Data entries:
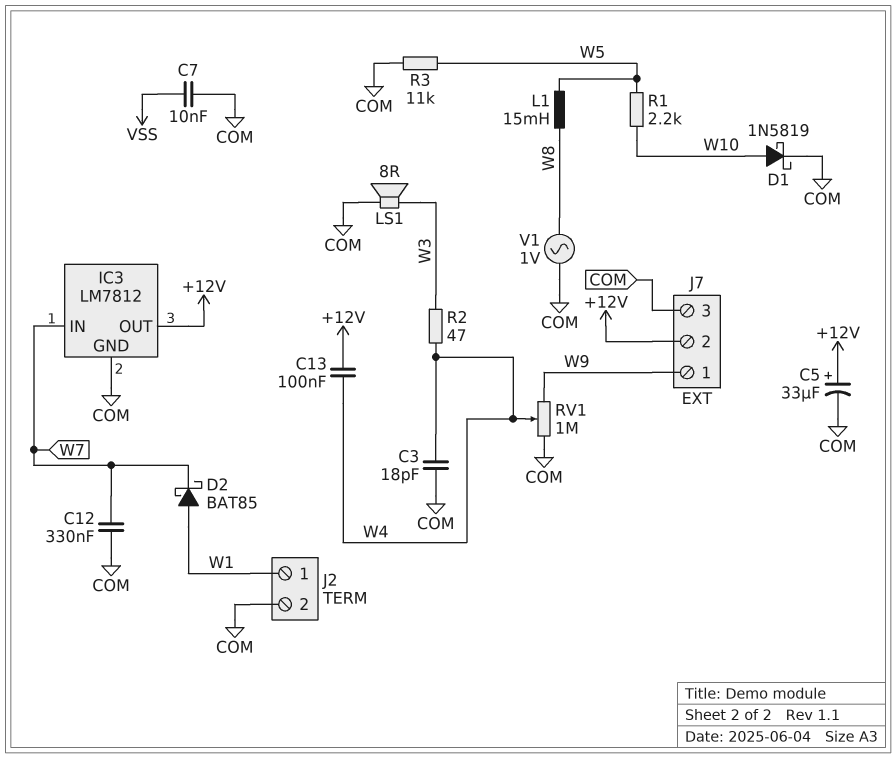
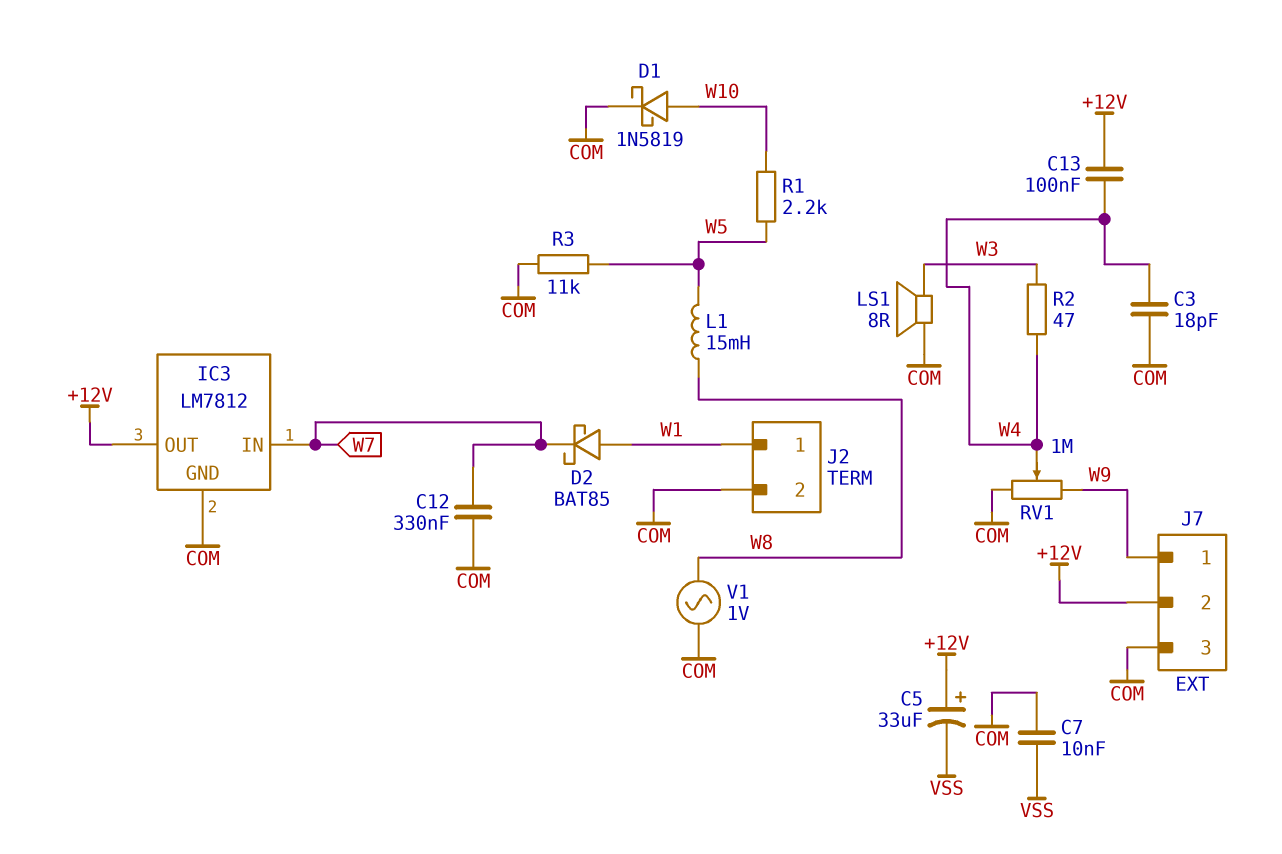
C5: 33uF (plus +12V, minus COM) -> 33uF (plus +12V, minus VSS)

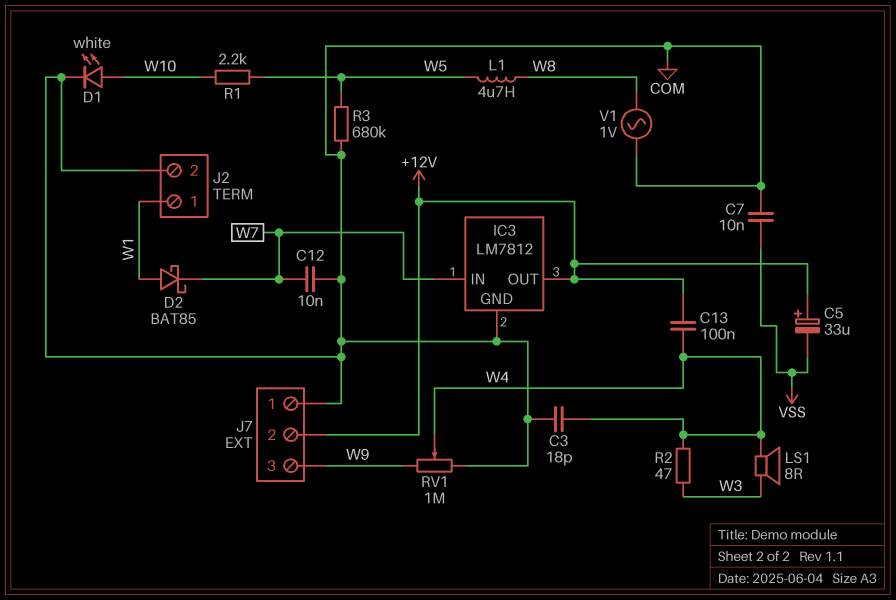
C12: 330nF (COM, W7) -> 10nF (COM, W7)
D1: schottky 1N5819 (A W10, K COM) -> LED white (A W10, K COM)
J7 pin 1: W9 -> COM
J7 pin 3: COM -> W9
L1: 15mH (W5, W8) -> 4.7uH (W5, W8)
LS1: speaker 8R (COM, W3) -> speaker 8R (W3, W4)
R3: 11k (COM, W5) -> 680k (COM, W5)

→ DIRECTIONS: Without any pictures, please reproduce the full set of entries.

→ TASK RESPONSE:
C5: 33uF (plus +12V, minus COM) -> 33uF (plus +12V, minus VSS)

C12: 330nF (COM, W7) -> 10nF (COM, W7)
D1: schottky 1N5819 (A W10, K COM) -> LED white (A W10, K COM)
J7 pin 1: W9 -> COM
J7 pin 3: COM -> W9
L1: 15mH (W5, W8) -> 4.7uH (W5, W8)
LS1: speaker 8R (COM, W3) -> speaker 8R (W3, W4)
R3: 11k (COM, W5) -> 680k (COM, W5)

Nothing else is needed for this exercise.